* Work request: Only the lines that include "move" should be copied from the data below.

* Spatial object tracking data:
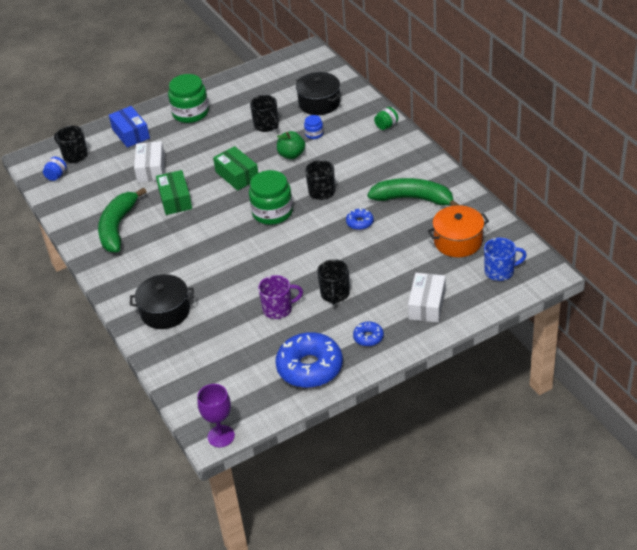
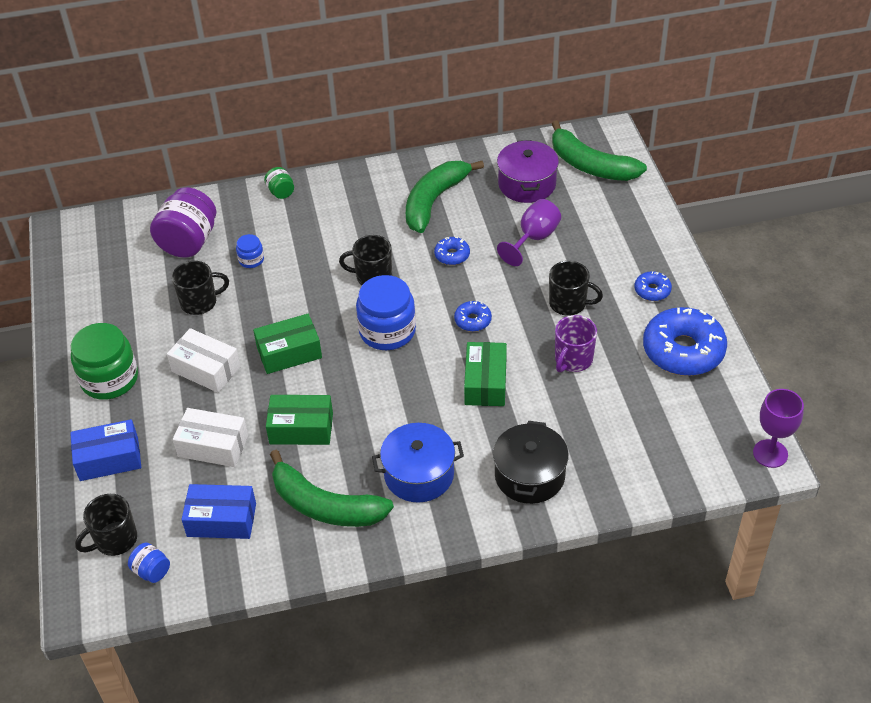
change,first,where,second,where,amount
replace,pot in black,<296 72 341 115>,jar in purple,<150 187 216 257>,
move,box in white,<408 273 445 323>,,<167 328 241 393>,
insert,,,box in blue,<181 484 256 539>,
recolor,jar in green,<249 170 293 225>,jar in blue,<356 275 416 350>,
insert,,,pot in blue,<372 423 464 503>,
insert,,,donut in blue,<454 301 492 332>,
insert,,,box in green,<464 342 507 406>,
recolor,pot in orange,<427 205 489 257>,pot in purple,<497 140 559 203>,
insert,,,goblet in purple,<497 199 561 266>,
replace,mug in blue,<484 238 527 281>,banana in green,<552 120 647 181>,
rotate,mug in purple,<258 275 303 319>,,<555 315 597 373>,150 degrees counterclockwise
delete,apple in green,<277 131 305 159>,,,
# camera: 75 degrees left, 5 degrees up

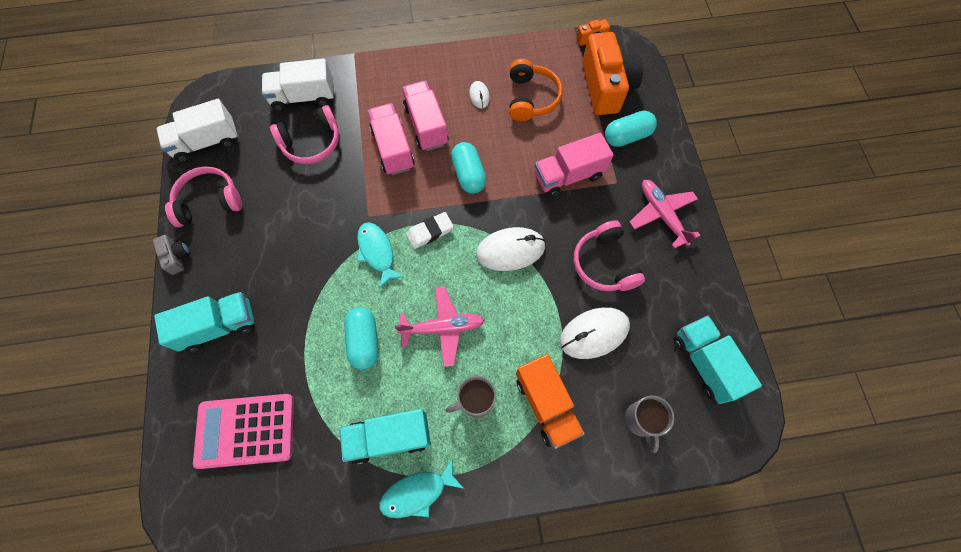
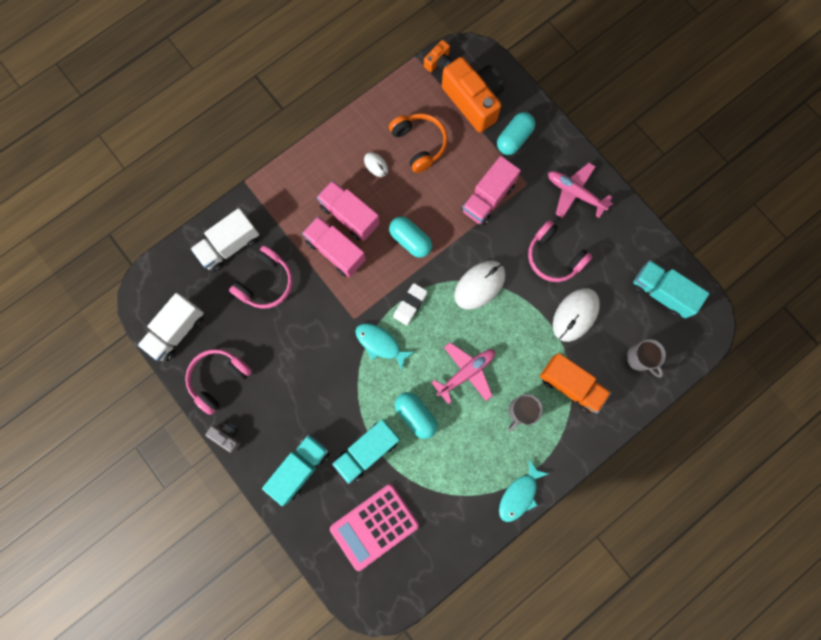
change,first,where,second,where,amount
move,truck in turquoise,<339 409 431 465>,,<332 419 400 484>,
# camera: 30 degrees left, 10 degrees up

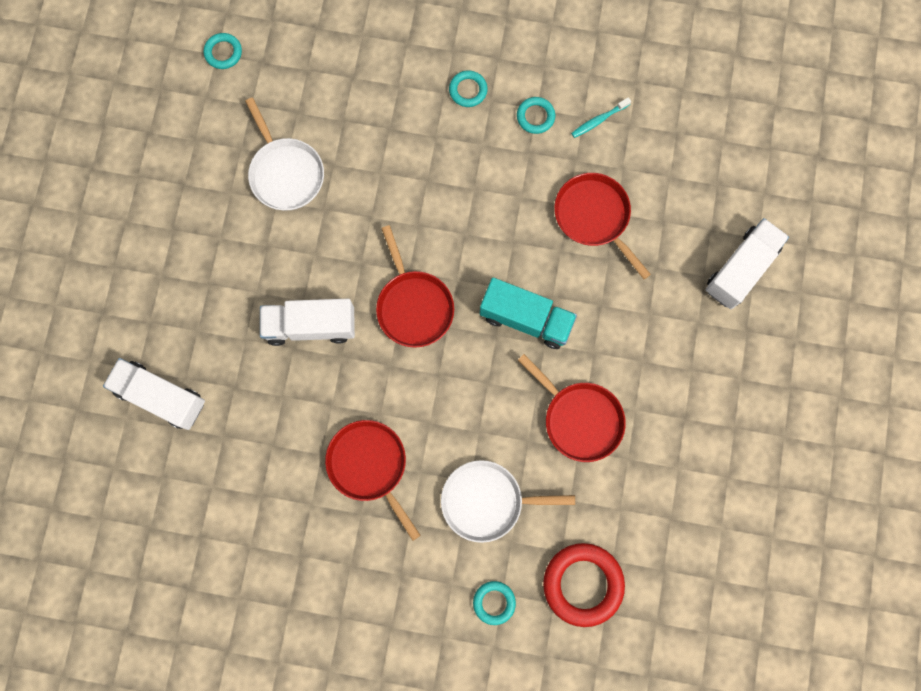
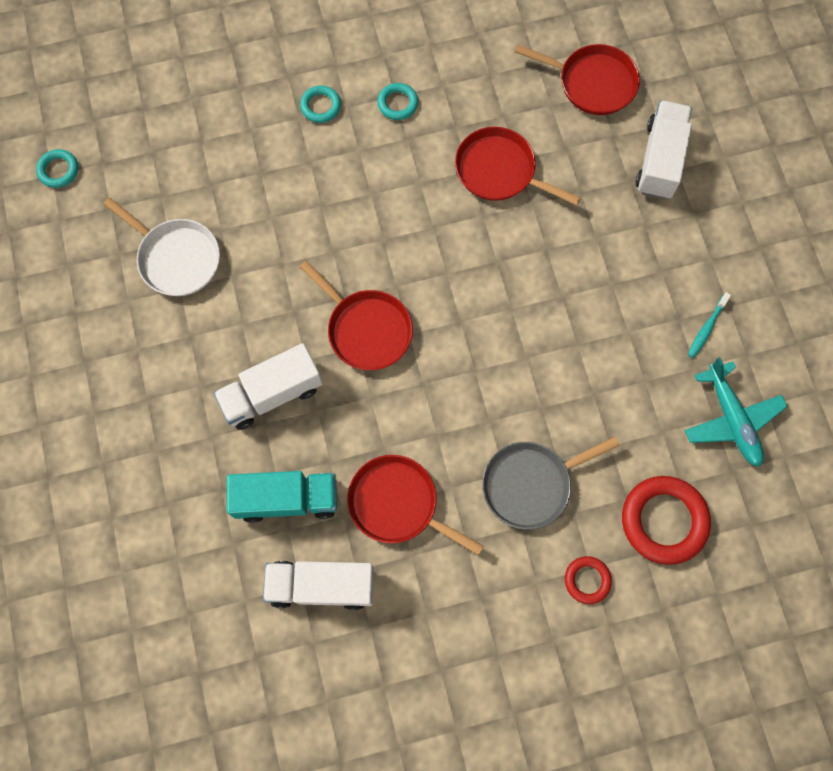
change,first,where,second,where,amount
move,truck in turquoise,<480 278 577 349>,,<227 471 337 523>,
move,truck in white,<103 358 205 430>,,<263 561 374 610>,
recolor,pan in white,<441 460 575 543>,pan in grey,<482 436 620 530>,
move,pan in red,<518 354 626 462>,,<514 44 640 115>,
recolor,ring in turquoise,<473 581 516 625>,ring in red,<565 556 612 604>,
insert,,,plane in turquoise,<685 357 788 467>,
move,toothbrush in turquoise,<571 97 631 138>,,<688 292 731 358>,
# camera: 25 degrees left, 5 degrees down

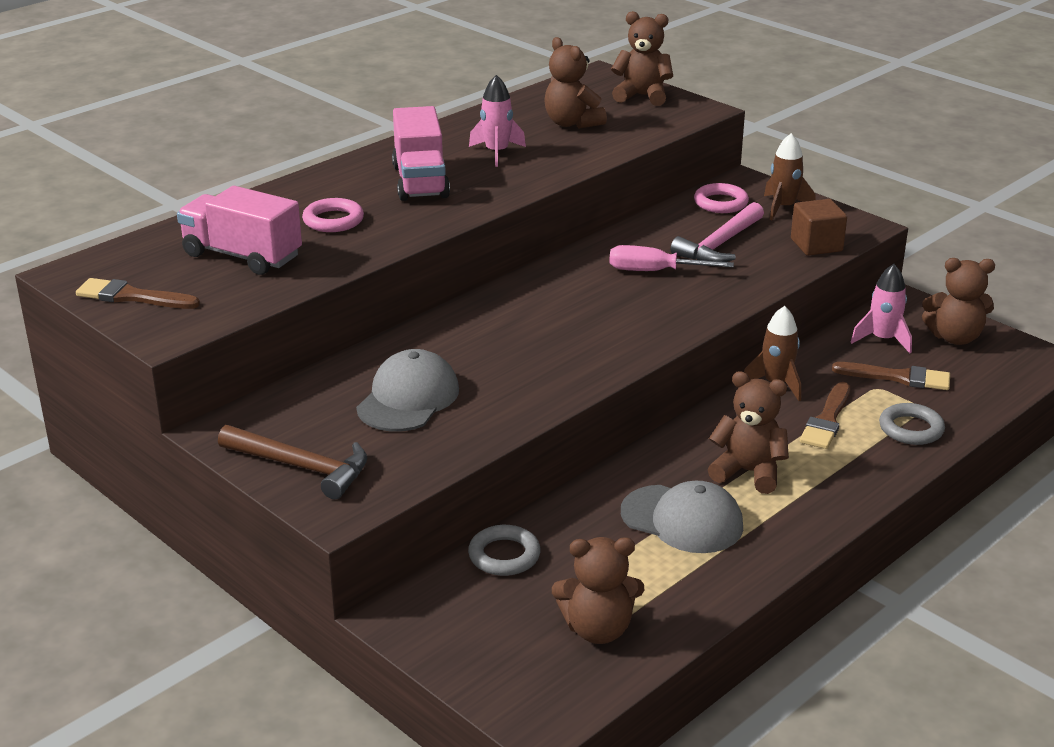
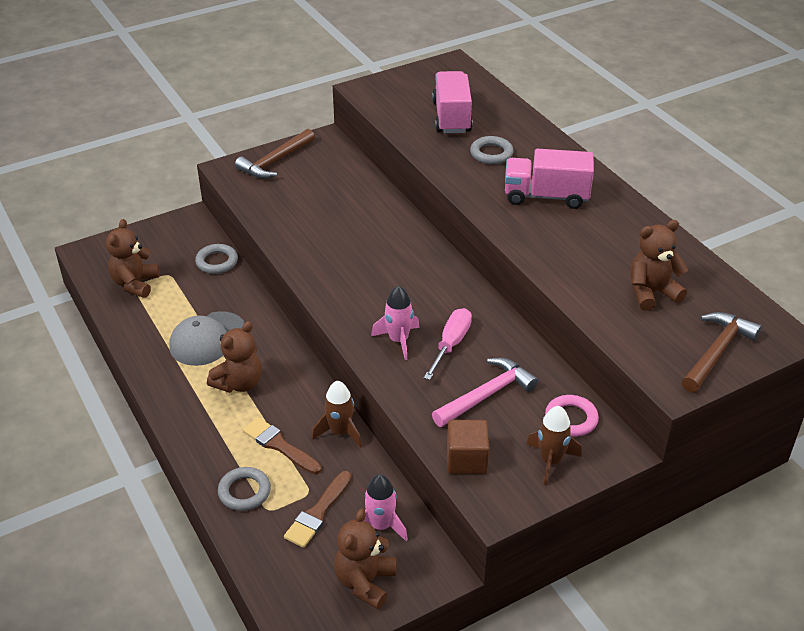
change,first,where,second,where,amount
move,rocket in pink,<469 75 526 167>,,<371 286 420 360>,
rotate,truck in pink,<177 186 302 275>,,<432 71 473 133>,45 degrees counterclockwise
rotate,hammer in pink,<671 202 764 262>,,<432 358 538 427>,90 degrees clockwise
recolor,ring in pink,<302 198 364 232>,ring in grey,<470 136 514 164>,
replace,teddy bear in brown,<611 11 673 106>,hammer in brown,<682 312 762 393>,
delete,brush in brown,<76 278 200 309>,,,
delete,cap in grey,<356 349 459 431>,,,
# camera: 105 degrees right, 10 degrees up

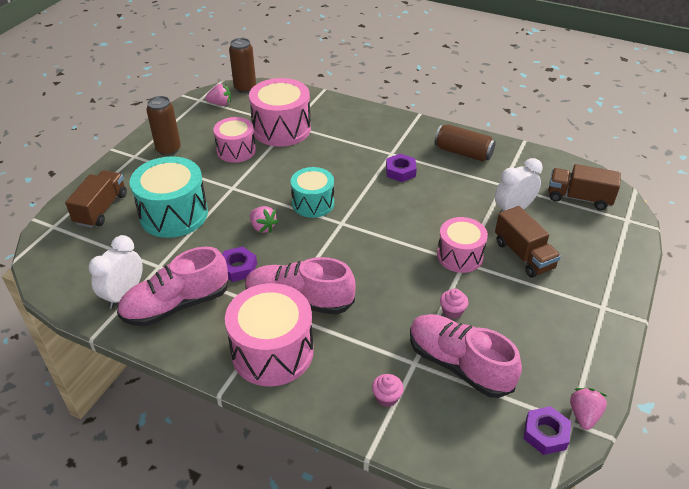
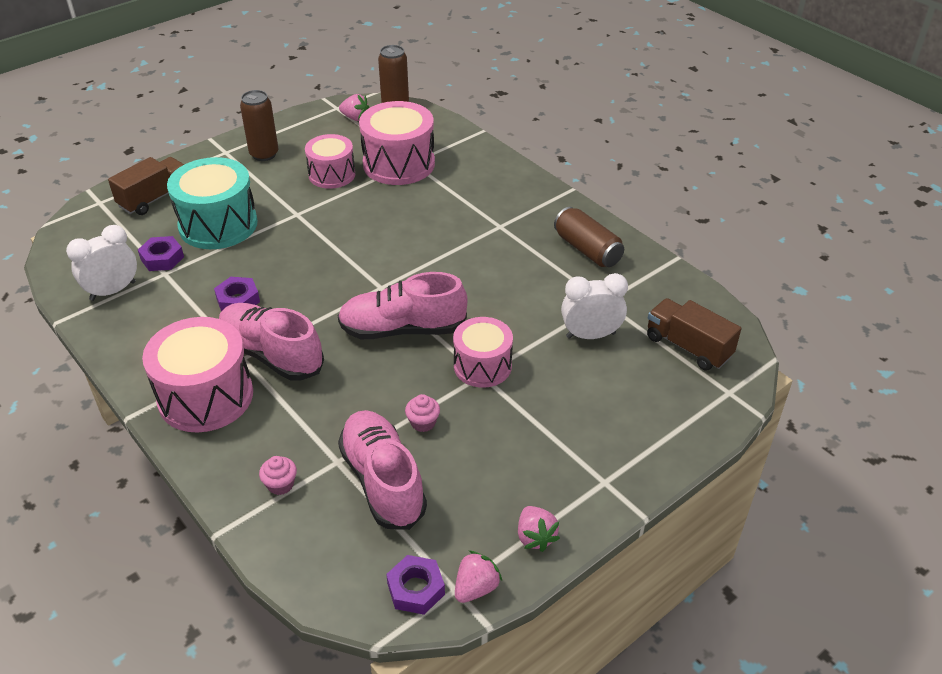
change,first,where,second,where,amount
move,nut in purple,<386 154 417 182>,,<138 236 184 271>,
move,shoe in pink,<117 247 228 326>,,<338 272 468 339>,
move,strawberry in pink,<250 206 279 233>,,<518 506 560 552>,
delete,drum in turquoise,<291 167 334 218>,,,
delete,truck in brown,<495 206 561 278>,,,
# camera: 25 degrees right, 0 degrees up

* Solution:
move,box in white,<408 273 445 323>,,<167 328 241 393>,
move,truck in turquoise,<339 409 431 465>,,<332 419 400 484>,
move,truck in turquoise,<480 278 577 349>,,<227 471 337 523>,
move,truck in white,<103 358 205 430>,,<263 561 374 610>,
move,pan in red,<518 354 626 462>,,<514 44 640 115>,
move,toothbrush in turquoise,<571 97 631 138>,,<688 292 731 358>,
move,rocket in pink,<469 75 526 167>,,<371 286 420 360>,
move,nut in purple,<386 154 417 182>,,<138 236 184 271>,
move,shoe in pink,<117 247 228 326>,,<338 272 468 339>,
move,strawberry in pink,<250 206 279 233>,,<518 506 560 552>,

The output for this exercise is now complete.